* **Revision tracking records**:
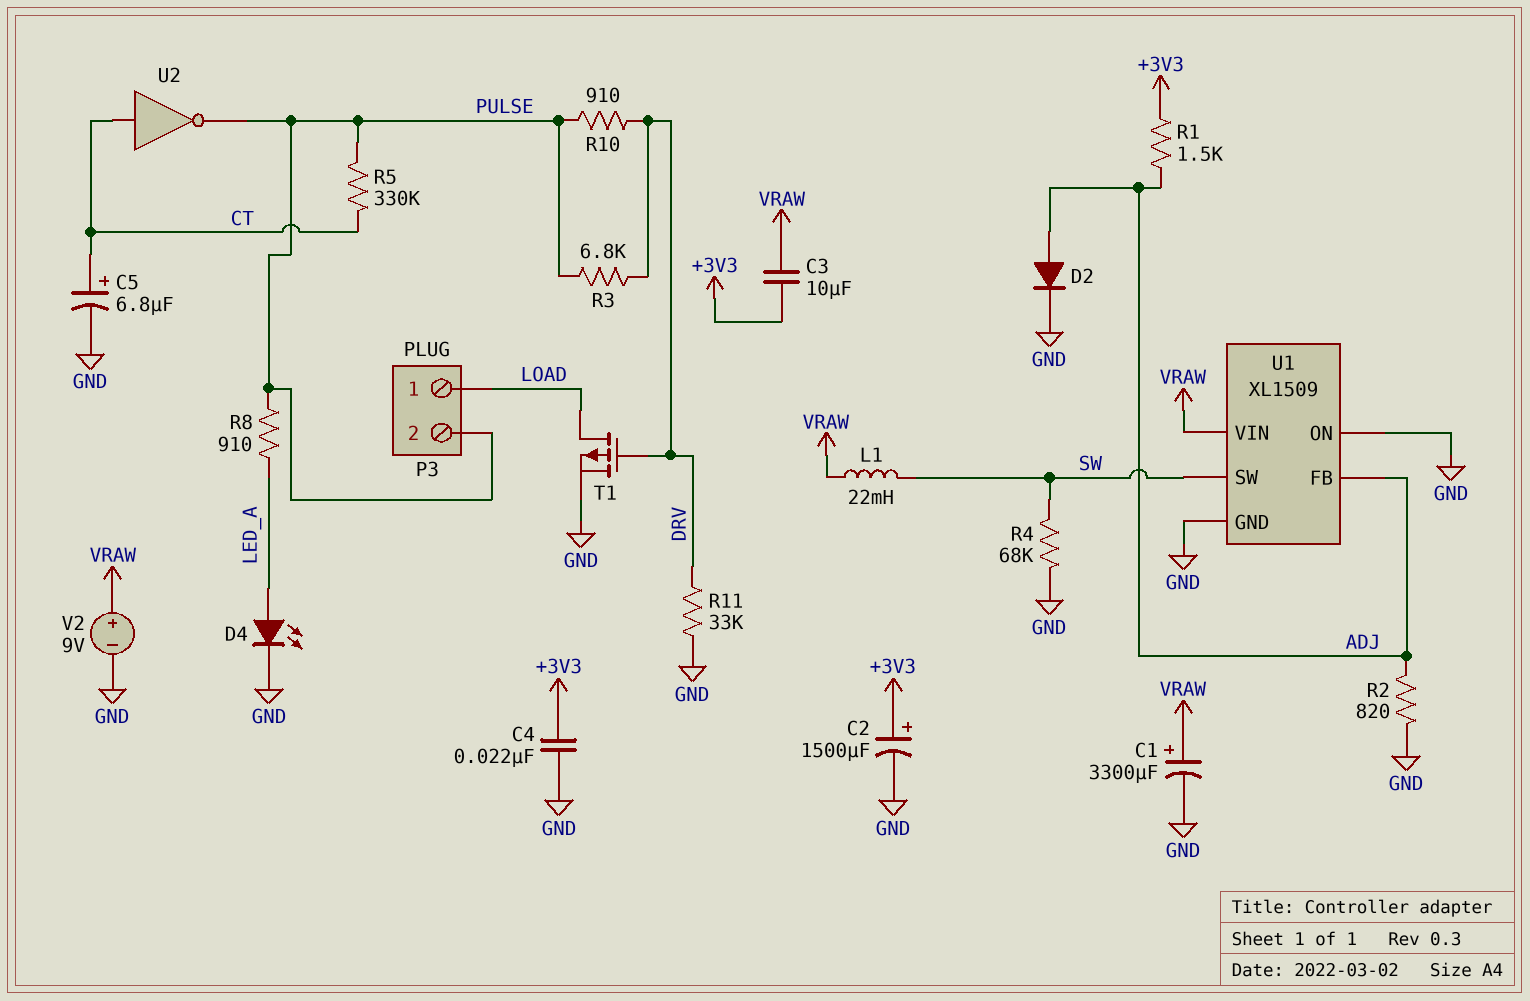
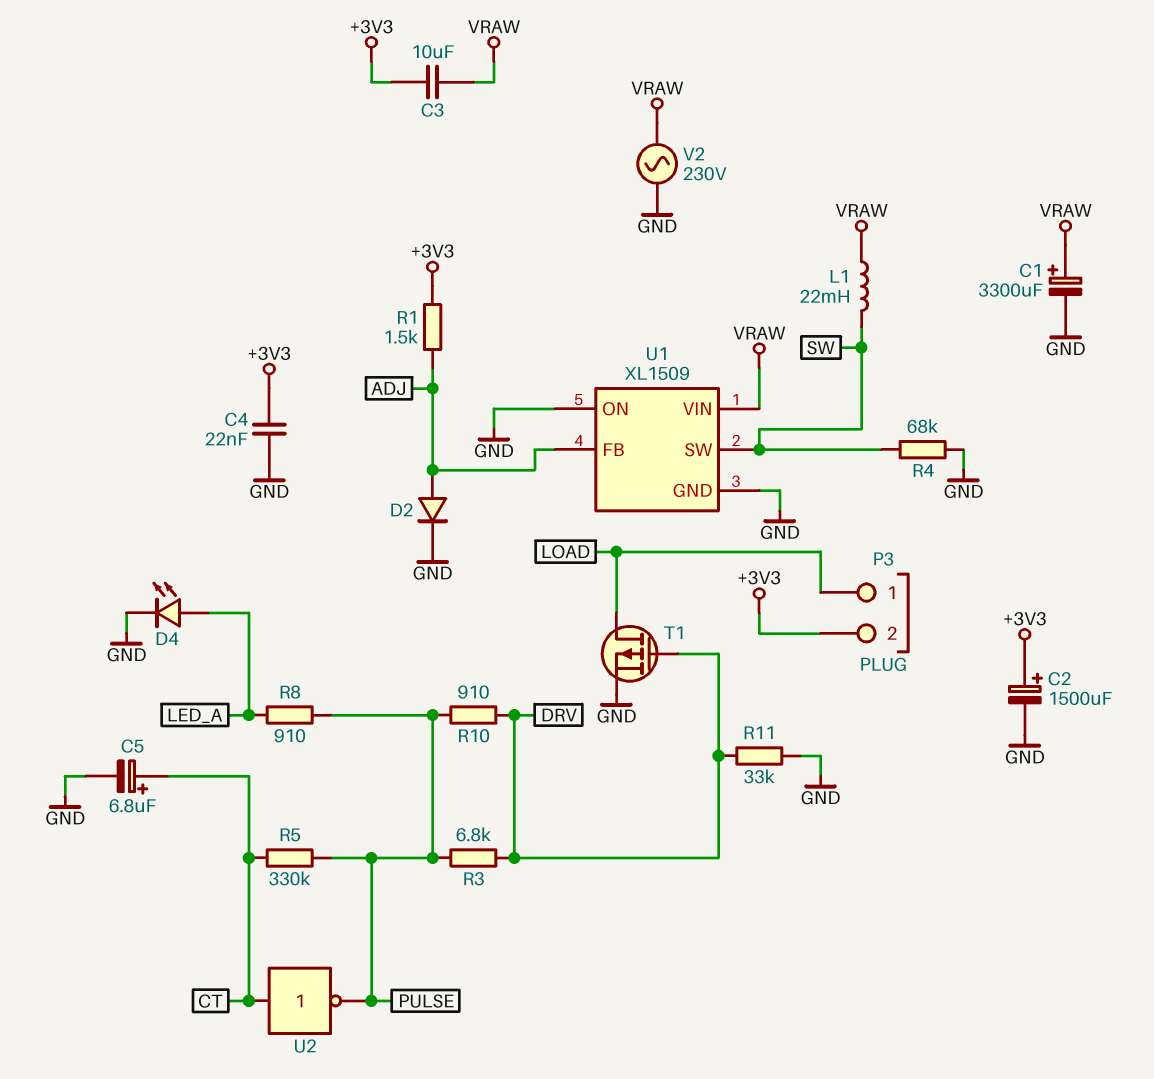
P3 pin 2: PULSE -> +3V3
R2: 820 (ADJ, GND) -> none
V2: 9V (plus VRAW, minus GND) -> AC 230V (GND, VRAW)

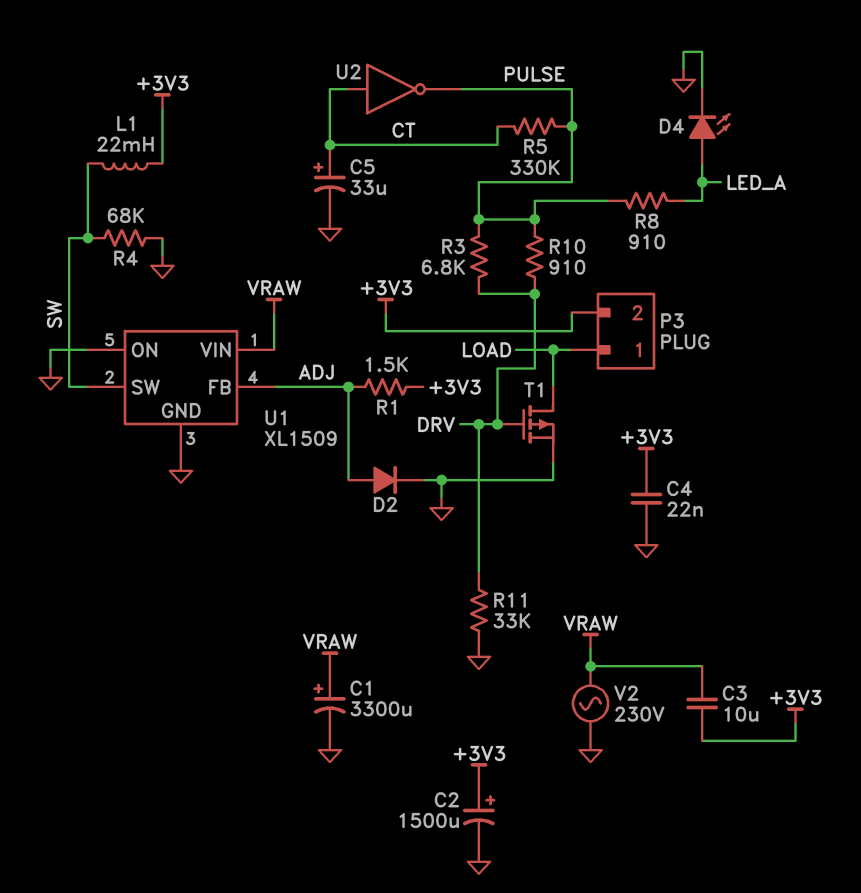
C5: 6.8uF (plus CT, minus GND) -> 33uF (plus CT, minus GND)
L1: 22mH (SW, VRAW) -> 22mH (+3V3, SW)

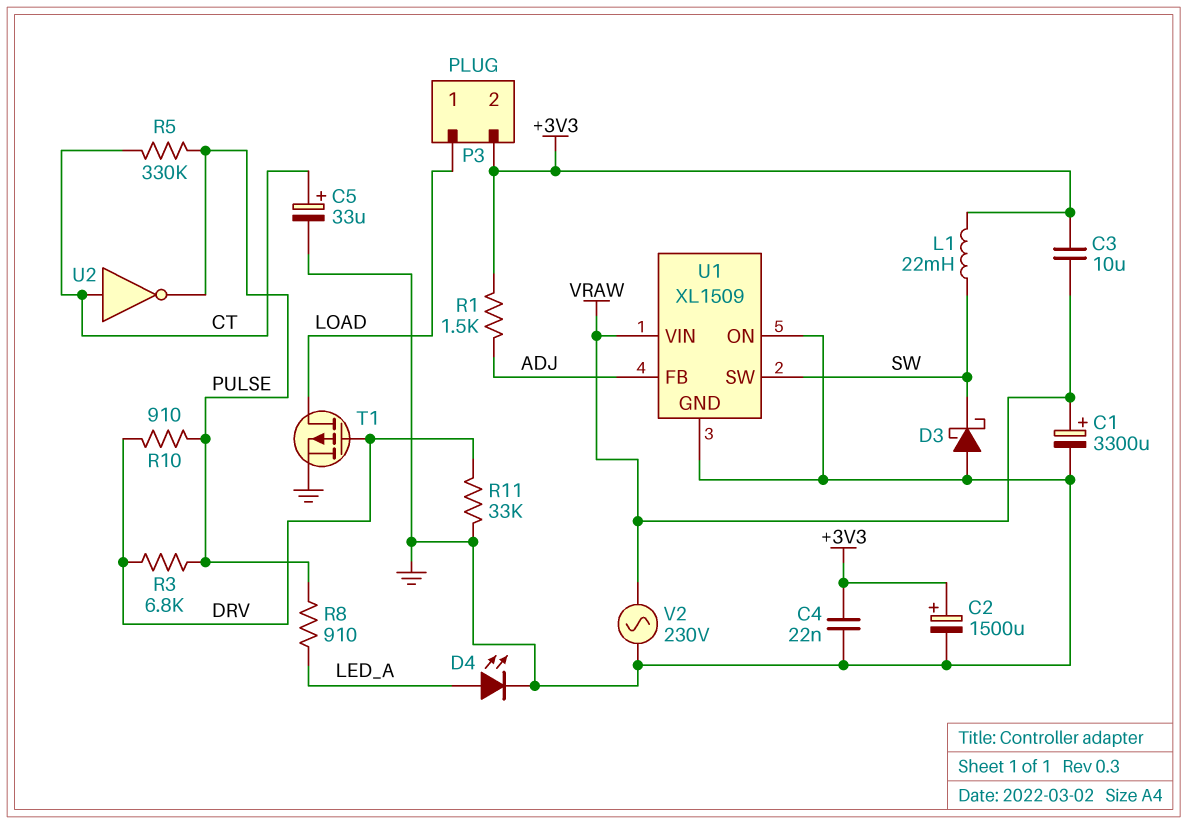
D2: diode (A ADJ, K GND) -> none
D3: none -> schottky (A GND, K SW)
R4: 68k (GND, SW) -> none

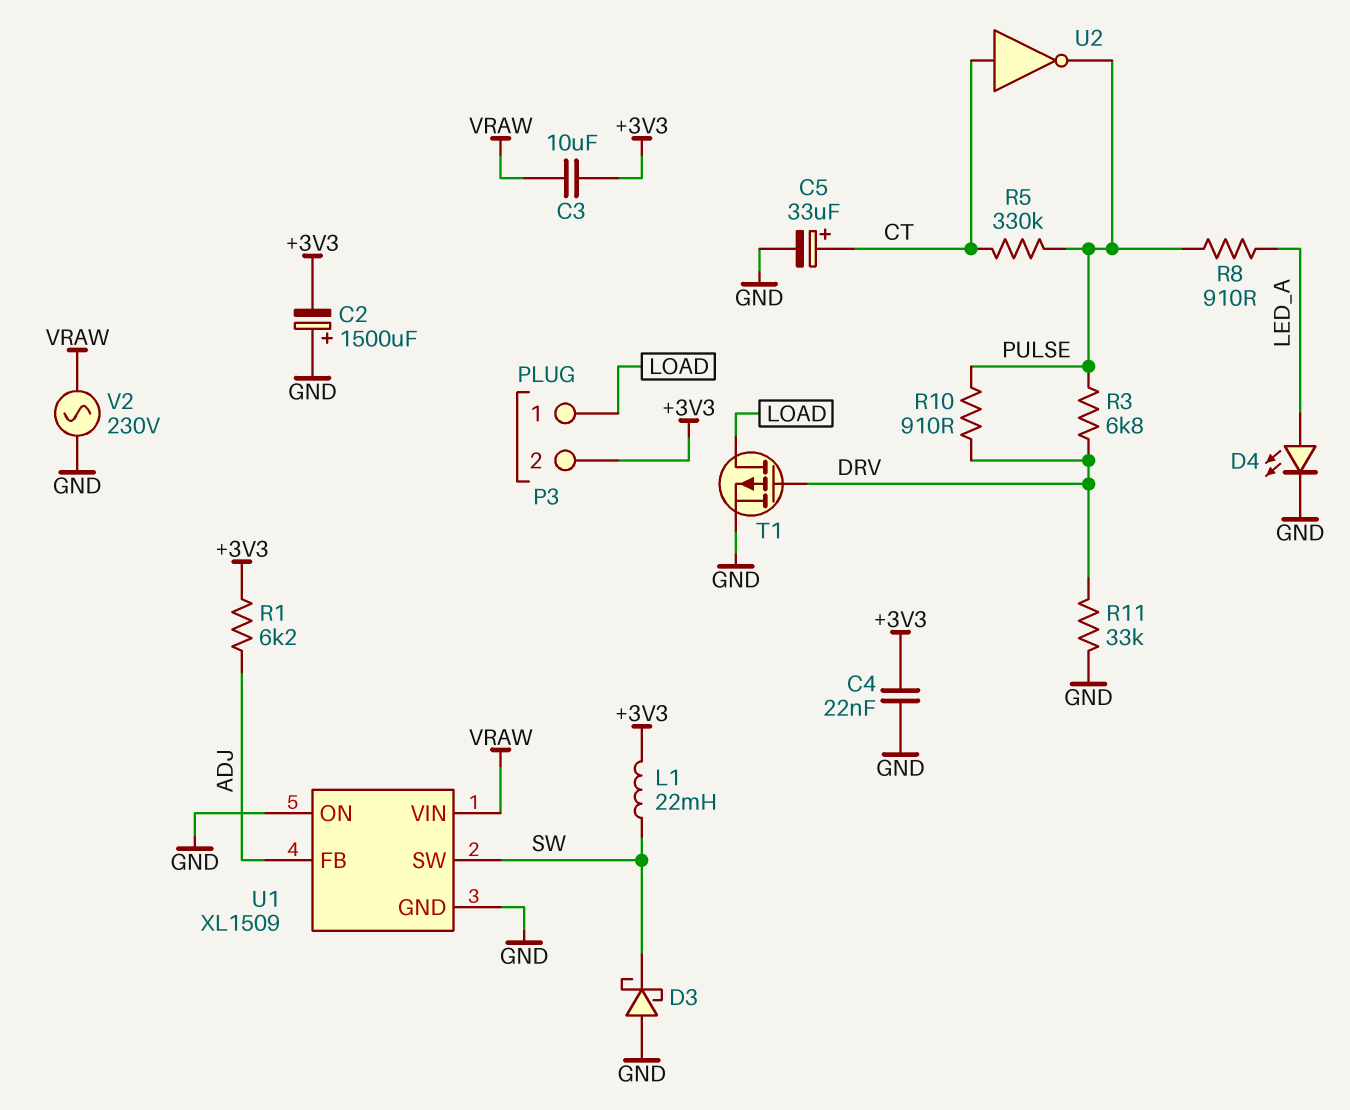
C1: 3300uF (plus VRAW, minus GND) -> none
C2: 1500uF (plus +3V3, minus GND) -> 1500uF (plus GND, minus +3V3)
R1: 1.5k (+3V3, ADJ) -> 6.2k (+3V3, ADJ)

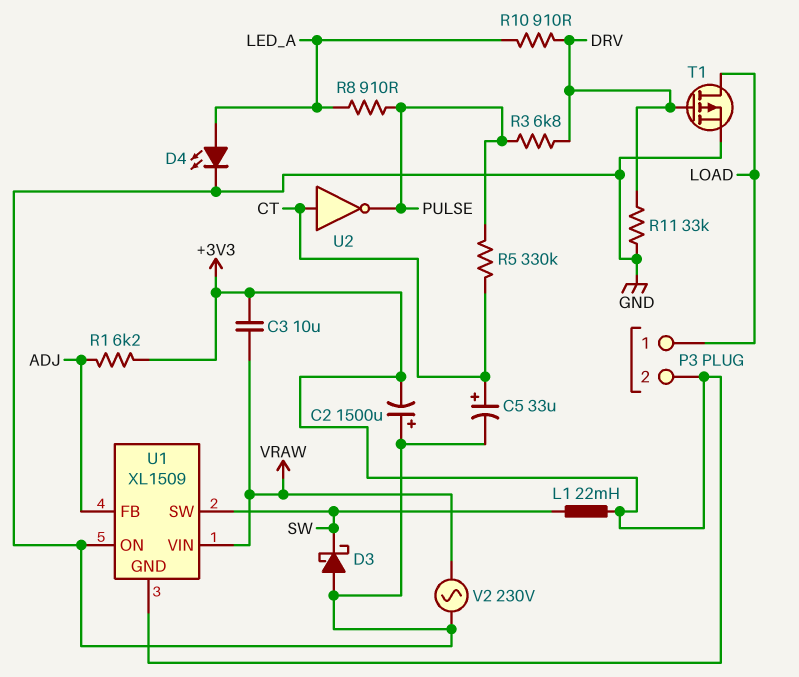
C4: 22nF (+3V3, GND) -> none
R10: 910 (DRV, PULSE) -> 910 (DRV, LED_A)
U1 pin GND: GND -> +3V3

* **Work task**:
Begin with the line containing "R2: 820 (ADJ, GND) -> none", stop at the last line of the records above, and copy every line in between exactly, both ends included, with no pictures.

* **Output of the task**:
R2: 820 (ADJ, GND) -> none
V2: 9V (plus VRAW, minus GND) -> AC 230V (GND, VRAW)

C5: 6.8uF (plus CT, minus GND) -> 33uF (plus CT, minus GND)
L1: 22mH (SW, VRAW) -> 22mH (+3V3, SW)

D2: diode (A ADJ, K GND) -> none
D3: none -> schottky (A GND, K SW)
R4: 68k (GND, SW) -> none

C1: 3300uF (plus VRAW, minus GND) -> none
C2: 1500uF (plus +3V3, minus GND) -> 1500uF (plus GND, minus +3V3)
R1: 1.5k (+3V3, ADJ) -> 6.2k (+3V3, ADJ)

C4: 22nF (+3V3, GND) -> none
R10: 910 (DRV, PULSE) -> 910 (DRV, LED_A)
U1 pin GND: GND -> +3V3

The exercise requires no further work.